## Exercise requirements
Scan the records for the string "white" and copy every line that holds it.

╔══

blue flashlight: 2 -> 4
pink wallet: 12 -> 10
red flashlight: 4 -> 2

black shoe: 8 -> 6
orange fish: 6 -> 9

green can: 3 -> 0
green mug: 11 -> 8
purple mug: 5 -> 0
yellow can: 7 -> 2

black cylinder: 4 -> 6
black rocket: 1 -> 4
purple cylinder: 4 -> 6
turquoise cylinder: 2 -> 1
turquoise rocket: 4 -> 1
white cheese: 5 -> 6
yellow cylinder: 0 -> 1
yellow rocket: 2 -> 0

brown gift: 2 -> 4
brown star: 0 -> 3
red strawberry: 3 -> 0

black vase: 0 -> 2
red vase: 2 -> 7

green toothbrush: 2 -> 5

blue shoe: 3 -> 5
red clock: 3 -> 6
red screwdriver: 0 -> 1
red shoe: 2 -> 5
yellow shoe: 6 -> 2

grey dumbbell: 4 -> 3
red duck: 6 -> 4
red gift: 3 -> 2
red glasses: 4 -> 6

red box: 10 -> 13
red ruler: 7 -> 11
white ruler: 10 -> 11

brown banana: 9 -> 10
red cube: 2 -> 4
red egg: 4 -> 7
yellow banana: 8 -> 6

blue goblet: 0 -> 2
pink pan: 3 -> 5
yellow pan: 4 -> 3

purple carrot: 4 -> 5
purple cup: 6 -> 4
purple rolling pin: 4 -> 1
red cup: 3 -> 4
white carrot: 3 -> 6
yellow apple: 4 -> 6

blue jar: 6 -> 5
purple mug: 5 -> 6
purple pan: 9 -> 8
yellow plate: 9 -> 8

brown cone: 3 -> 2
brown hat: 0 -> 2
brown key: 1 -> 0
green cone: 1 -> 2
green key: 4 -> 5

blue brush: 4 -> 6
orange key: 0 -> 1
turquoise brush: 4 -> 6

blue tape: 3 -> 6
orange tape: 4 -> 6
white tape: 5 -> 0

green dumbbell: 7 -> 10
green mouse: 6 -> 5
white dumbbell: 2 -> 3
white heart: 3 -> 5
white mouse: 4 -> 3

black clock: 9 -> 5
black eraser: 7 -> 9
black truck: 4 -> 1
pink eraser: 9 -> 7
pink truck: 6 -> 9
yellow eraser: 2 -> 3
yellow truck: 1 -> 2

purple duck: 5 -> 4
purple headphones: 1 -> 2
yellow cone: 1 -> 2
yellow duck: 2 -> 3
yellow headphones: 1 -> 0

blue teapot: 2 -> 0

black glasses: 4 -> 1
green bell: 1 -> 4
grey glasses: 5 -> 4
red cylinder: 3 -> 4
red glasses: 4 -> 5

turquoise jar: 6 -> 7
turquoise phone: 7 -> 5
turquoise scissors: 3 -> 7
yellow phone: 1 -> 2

╚══

## Output of the exercise
white cheese: 5 -> 6
white ruler: 10 -> 11
white carrot: 3 -> 6
white tape: 5 -> 0
white dumbbell: 2 -> 3
white heart: 3 -> 5
white mouse: 4 -> 3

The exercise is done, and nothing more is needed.